* _What the task requires_: Take the data below and extract the lines from the one with "C8: 68uF (plus" to the one with "VR1: 500 (DGND, VRAW, wiper", inclusive, exactly as written.
===
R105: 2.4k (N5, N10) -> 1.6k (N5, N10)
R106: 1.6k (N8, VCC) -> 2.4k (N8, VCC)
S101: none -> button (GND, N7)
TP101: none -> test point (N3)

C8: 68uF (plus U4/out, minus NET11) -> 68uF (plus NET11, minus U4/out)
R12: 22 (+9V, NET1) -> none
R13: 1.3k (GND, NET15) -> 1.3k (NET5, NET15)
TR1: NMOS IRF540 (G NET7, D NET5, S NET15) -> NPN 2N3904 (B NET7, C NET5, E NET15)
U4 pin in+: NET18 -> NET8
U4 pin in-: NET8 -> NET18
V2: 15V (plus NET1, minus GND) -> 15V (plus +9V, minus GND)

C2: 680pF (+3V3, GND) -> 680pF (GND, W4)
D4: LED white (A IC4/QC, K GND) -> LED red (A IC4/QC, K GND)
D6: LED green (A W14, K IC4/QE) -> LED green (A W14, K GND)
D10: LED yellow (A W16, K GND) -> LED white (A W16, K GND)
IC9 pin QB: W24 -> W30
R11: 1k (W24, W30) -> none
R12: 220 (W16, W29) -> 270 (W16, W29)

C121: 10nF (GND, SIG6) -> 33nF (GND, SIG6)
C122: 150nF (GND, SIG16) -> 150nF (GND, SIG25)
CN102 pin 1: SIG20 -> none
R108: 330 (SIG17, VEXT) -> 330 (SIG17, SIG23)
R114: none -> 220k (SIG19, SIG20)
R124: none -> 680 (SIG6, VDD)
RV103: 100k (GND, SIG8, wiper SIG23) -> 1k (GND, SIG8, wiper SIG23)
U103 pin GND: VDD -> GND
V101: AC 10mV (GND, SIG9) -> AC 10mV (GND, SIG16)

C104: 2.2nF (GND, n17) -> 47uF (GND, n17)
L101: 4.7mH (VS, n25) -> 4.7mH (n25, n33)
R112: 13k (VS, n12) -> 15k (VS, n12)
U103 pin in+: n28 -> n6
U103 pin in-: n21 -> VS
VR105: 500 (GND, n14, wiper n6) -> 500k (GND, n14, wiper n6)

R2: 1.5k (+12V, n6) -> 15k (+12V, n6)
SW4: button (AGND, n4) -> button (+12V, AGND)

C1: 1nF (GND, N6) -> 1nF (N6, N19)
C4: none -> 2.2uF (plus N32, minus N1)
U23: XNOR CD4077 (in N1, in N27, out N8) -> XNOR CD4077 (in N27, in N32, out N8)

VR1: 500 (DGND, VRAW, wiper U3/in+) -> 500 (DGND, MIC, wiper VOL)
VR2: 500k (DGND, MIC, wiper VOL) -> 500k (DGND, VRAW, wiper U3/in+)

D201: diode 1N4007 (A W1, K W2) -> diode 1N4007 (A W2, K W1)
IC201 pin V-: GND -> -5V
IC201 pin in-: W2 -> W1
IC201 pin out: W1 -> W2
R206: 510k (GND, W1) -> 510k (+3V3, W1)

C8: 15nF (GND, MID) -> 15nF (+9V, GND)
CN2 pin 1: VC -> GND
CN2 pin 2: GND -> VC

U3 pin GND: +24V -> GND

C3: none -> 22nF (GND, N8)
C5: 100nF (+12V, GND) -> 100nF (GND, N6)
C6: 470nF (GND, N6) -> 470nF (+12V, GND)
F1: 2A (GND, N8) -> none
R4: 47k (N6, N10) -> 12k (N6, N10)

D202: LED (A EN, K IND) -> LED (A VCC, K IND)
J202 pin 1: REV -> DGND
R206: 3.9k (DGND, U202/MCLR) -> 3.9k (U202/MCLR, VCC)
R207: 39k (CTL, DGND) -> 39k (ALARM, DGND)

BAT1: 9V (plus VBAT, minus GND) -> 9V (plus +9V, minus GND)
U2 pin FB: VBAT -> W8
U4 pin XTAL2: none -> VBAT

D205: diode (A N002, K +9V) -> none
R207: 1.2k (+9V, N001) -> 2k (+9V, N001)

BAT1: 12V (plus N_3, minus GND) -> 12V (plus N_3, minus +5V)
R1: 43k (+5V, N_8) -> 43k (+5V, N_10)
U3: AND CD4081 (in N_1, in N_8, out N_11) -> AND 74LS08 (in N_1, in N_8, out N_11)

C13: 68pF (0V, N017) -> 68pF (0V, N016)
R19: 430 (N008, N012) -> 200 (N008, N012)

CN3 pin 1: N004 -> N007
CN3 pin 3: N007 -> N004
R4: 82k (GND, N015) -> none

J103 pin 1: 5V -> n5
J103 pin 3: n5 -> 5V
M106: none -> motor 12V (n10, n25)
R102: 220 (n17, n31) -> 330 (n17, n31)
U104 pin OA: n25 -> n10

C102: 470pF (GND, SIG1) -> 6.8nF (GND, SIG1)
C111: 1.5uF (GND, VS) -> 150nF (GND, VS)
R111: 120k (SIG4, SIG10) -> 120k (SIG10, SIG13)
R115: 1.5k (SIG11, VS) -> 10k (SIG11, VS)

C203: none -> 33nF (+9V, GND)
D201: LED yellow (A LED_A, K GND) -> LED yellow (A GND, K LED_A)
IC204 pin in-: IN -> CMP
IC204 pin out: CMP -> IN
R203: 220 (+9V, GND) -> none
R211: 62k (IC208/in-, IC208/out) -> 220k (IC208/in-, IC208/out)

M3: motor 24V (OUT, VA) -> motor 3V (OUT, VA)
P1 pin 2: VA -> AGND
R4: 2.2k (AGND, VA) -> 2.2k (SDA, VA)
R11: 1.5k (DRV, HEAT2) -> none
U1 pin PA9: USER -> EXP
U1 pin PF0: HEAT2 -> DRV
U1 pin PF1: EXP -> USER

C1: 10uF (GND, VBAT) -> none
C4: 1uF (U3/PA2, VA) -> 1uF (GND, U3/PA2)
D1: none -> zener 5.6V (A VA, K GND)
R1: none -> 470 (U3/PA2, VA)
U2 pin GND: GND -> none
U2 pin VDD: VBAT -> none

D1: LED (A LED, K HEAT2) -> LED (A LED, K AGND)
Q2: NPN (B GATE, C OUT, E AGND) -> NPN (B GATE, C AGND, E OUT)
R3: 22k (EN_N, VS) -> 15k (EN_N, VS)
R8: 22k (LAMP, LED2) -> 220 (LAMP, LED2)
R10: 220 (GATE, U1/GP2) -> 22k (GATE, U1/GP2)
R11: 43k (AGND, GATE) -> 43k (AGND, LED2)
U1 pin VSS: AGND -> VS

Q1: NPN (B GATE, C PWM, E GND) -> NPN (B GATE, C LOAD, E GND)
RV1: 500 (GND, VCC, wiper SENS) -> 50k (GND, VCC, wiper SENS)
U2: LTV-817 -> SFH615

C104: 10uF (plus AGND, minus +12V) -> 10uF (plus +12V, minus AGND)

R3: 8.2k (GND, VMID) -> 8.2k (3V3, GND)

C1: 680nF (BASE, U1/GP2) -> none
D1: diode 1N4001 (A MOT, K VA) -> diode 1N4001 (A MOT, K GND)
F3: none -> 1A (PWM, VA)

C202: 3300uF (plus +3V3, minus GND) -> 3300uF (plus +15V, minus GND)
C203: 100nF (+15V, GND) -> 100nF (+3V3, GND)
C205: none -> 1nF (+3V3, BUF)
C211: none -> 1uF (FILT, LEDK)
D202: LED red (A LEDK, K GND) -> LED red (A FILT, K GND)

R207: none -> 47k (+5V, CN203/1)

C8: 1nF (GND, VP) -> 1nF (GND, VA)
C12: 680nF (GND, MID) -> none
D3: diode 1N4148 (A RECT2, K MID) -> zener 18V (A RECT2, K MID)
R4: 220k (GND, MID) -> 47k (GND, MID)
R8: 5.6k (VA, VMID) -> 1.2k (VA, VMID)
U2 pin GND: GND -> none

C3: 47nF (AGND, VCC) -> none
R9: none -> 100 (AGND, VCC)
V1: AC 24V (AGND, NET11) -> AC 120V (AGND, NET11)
===
* _Exercise response_:
C8: 68uF (plus U4/out, minus NET11) -> 68uF (plus NET11, minus U4/out)
R12: 22 (+9V, NET1) -> none
R13: 1.3k (GND, NET15) -> 1.3k (NET5, NET15)
TR1: NMOS IRF540 (G NET7, D NET5, S NET15) -> NPN 2N3904 (B NET7, C NET5, E NET15)
U4 pin in+: NET18 -> NET8
U4 pin in-: NET8 -> NET18
V2: 15V (plus NET1, minus GND) -> 15V (plus +9V, minus GND)

C2: 680pF (+3V3, GND) -> 680pF (GND, W4)
D4: LED white (A IC4/QC, K GND) -> LED red (A IC4/QC, K GND)
D6: LED green (A W14, K IC4/QE) -> LED green (A W14, K GND)
D10: LED yellow (A W16, K GND) -> LED white (A W16, K GND)
IC9 pin QB: W24 -> W30
R11: 1k (W24, W30) -> none
R12: 220 (W16, W29) -> 270 (W16, W29)

C121: 10nF (GND, SIG6) -> 33nF (GND, SIG6)
C122: 150nF (GND, SIG16) -> 150nF (GND, SIG25)
CN102 pin 1: SIG20 -> none
R108: 330 (SIG17, VEXT) -> 330 (SIG17, SIG23)
R114: none -> 220k (SIG19, SIG20)
R124: none -> 680 (SIG6, VDD)
RV103: 100k (GND, SIG8, wiper SIG23) -> 1k (GND, SIG8, wiper SIG23)
U103 pin GND: VDD -> GND
V101: AC 10mV (GND, SIG9) -> AC 10mV (GND, SIG16)

C104: 2.2nF (GND, n17) -> 47uF (GND, n17)
L101: 4.7mH (VS, n25) -> 4.7mH (n25, n33)
R112: 13k (VS, n12) -> 15k (VS, n12)
U103 pin in+: n28 -> n6
U103 pin in-: n21 -> VS
VR105: 500 (GND, n14, wiper n6) -> 500k (GND, n14, wiper n6)

R2: 1.5k (+12V, n6) -> 15k (+12V, n6)
SW4: button (AGND, n4) -> button (+12V, AGND)

C1: 1nF (GND, N6) -> 1nF (N6, N19)
C4: none -> 2.2uF (plus N32, minus N1)
U23: XNOR CD4077 (in N1, in N27, out N8) -> XNOR CD4077 (in N27, in N32, out N8)

VR1: 500 (DGND, VRAW, wiper U3/in+) -> 500 (DGND, MIC, wiper VOL)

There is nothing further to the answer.